DESCRIPTION OF THE TASK —
Please report how many lines in these records contain the string "star", and give nothing besides the number.

━━ DATA FOR THE TASK

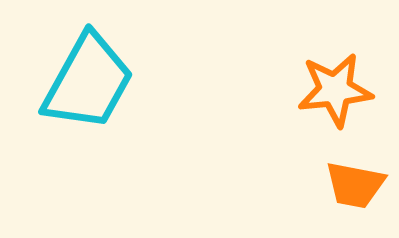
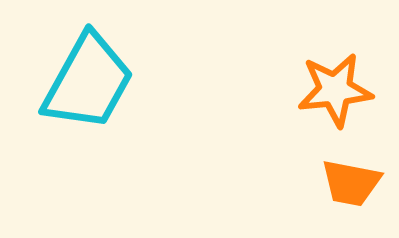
orange trapezoid: moved 4 px left, 2 px up
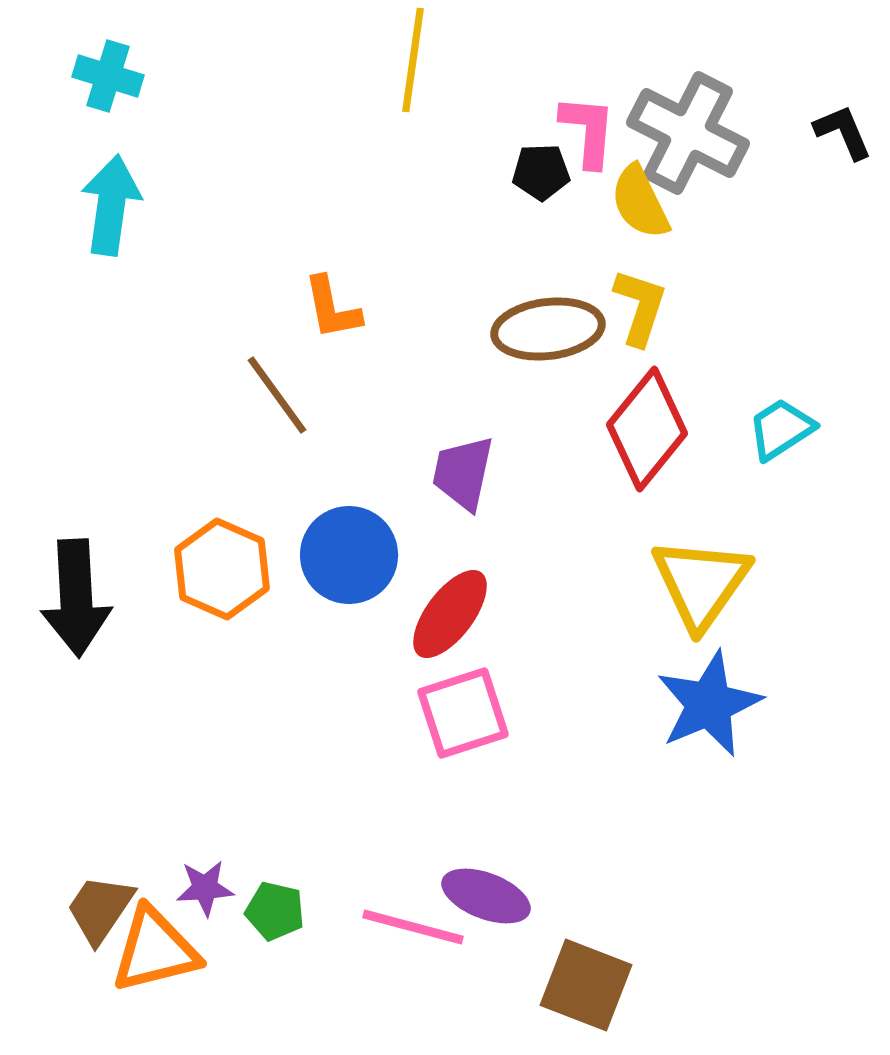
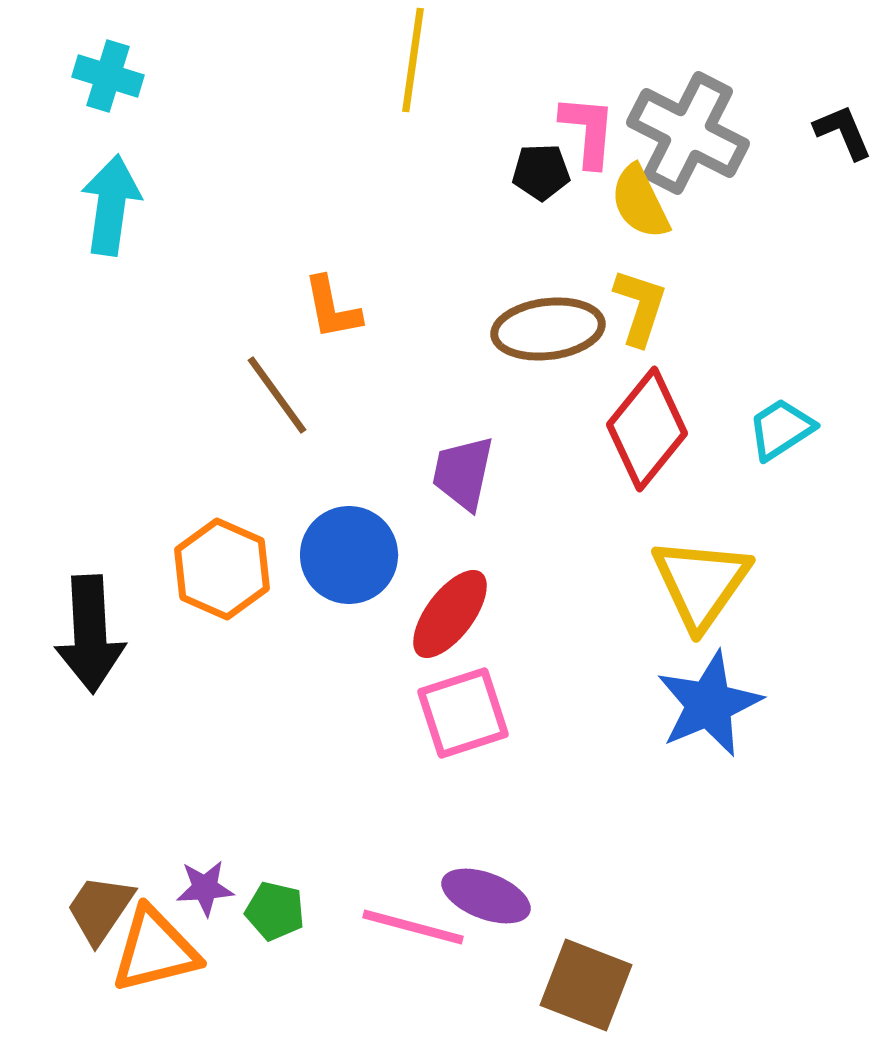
black arrow: moved 14 px right, 36 px down
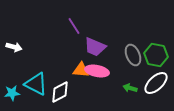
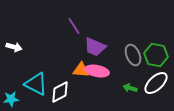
cyan star: moved 1 px left, 6 px down
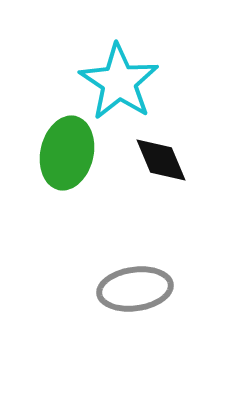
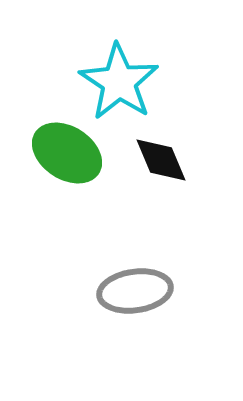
green ellipse: rotated 70 degrees counterclockwise
gray ellipse: moved 2 px down
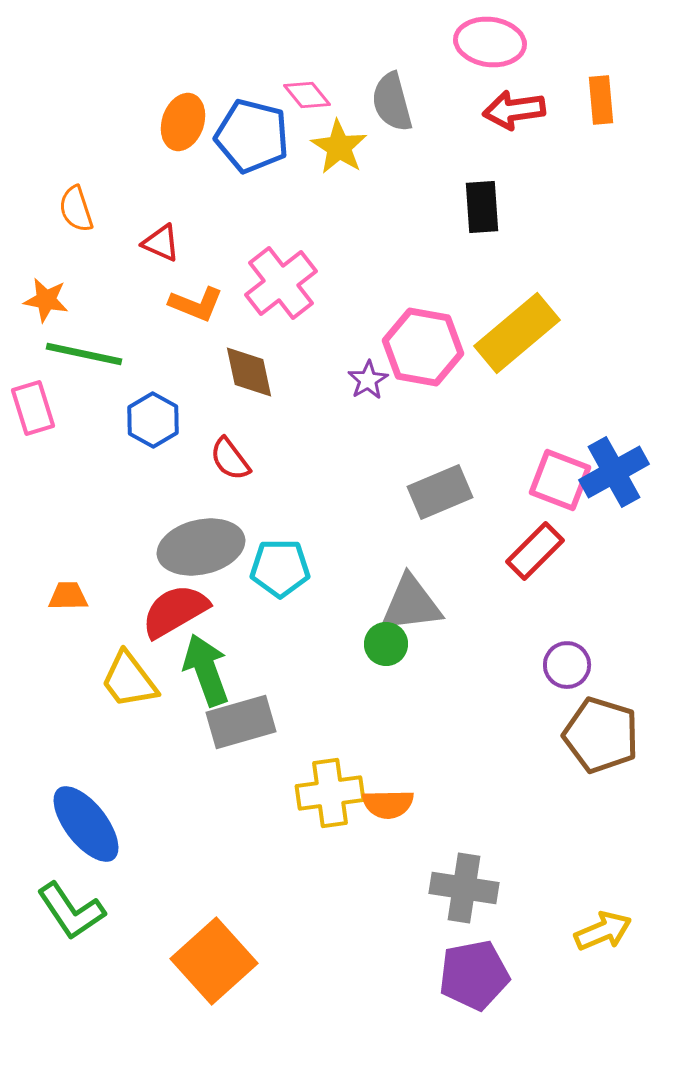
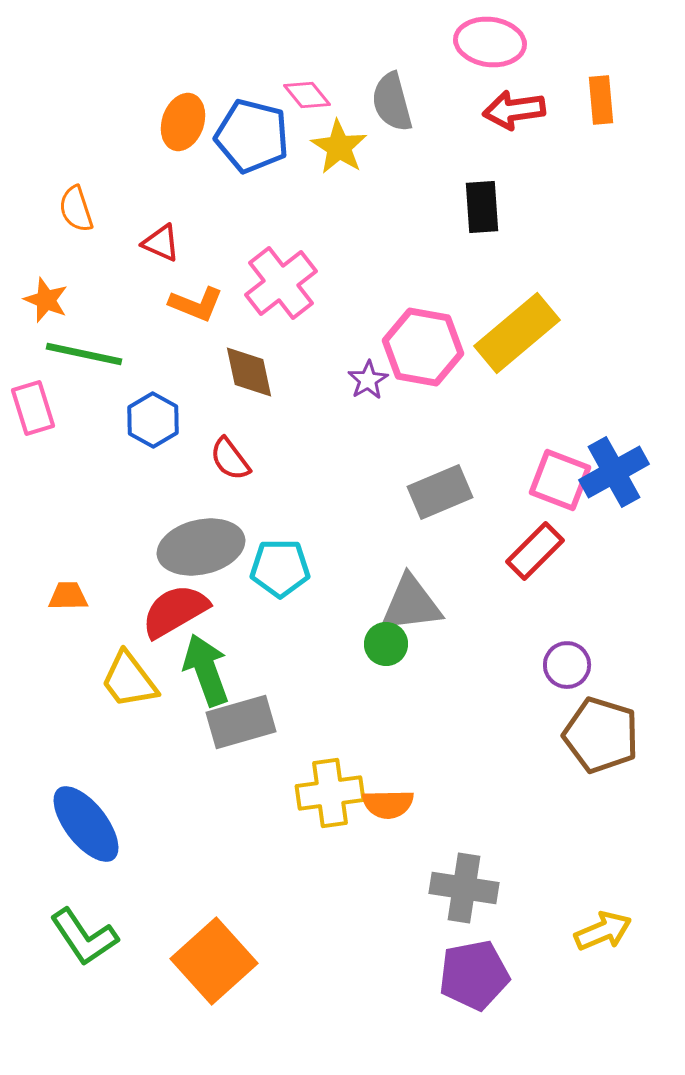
orange star at (46, 300): rotated 12 degrees clockwise
green L-shape at (71, 911): moved 13 px right, 26 px down
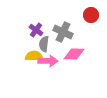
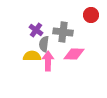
gray cross: rotated 18 degrees counterclockwise
yellow semicircle: moved 2 px left
pink arrow: rotated 90 degrees counterclockwise
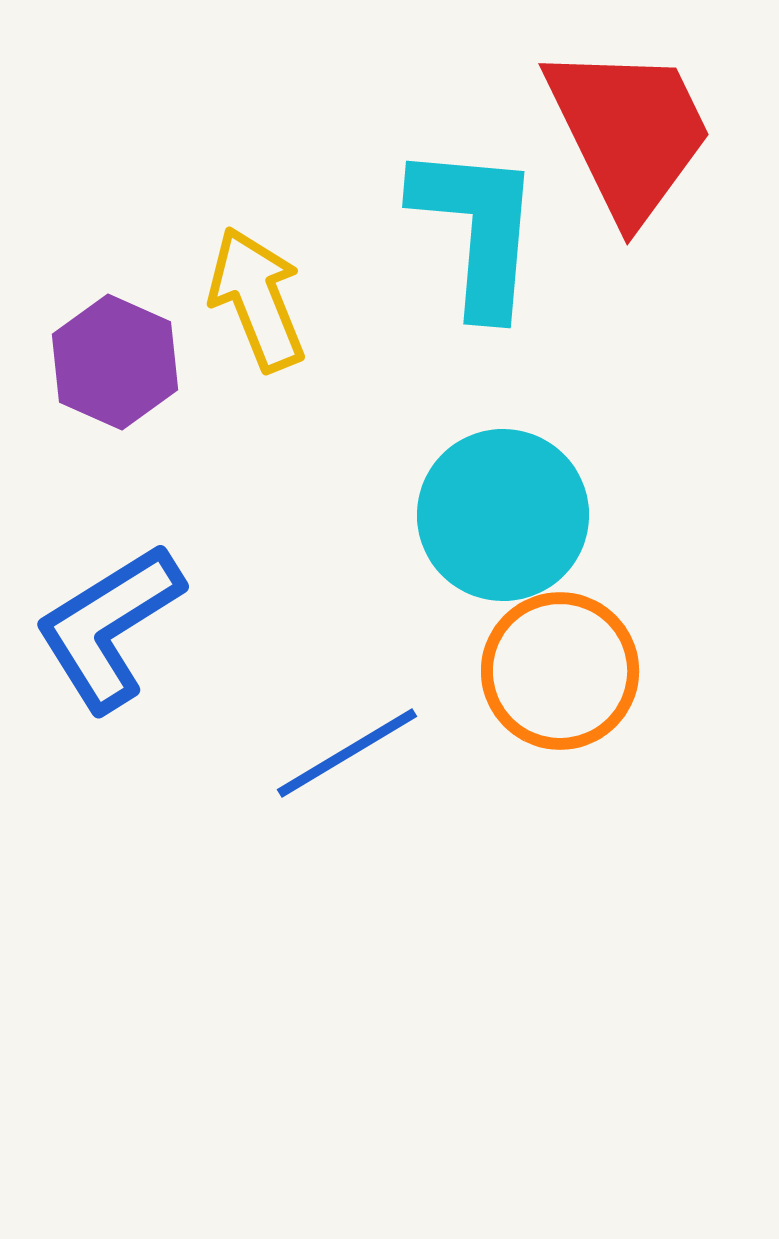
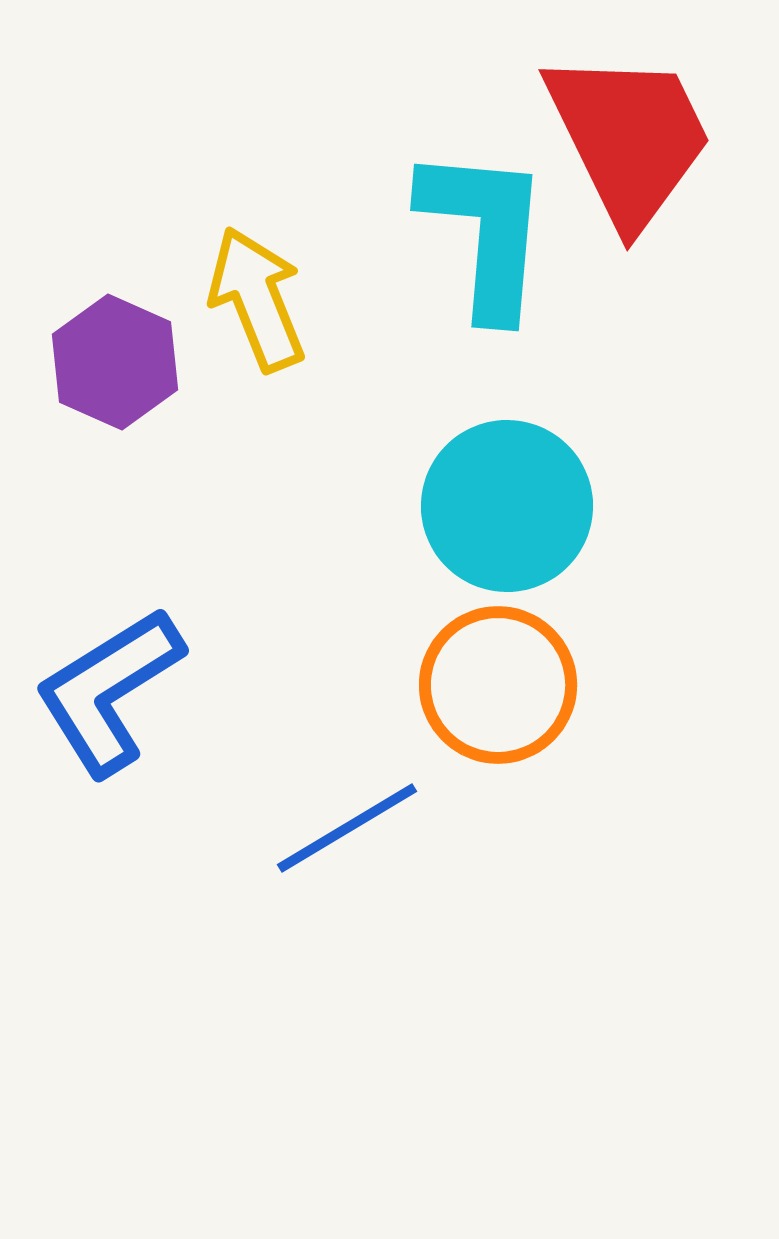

━━━━

ANSWER TO THE PROBLEM —
2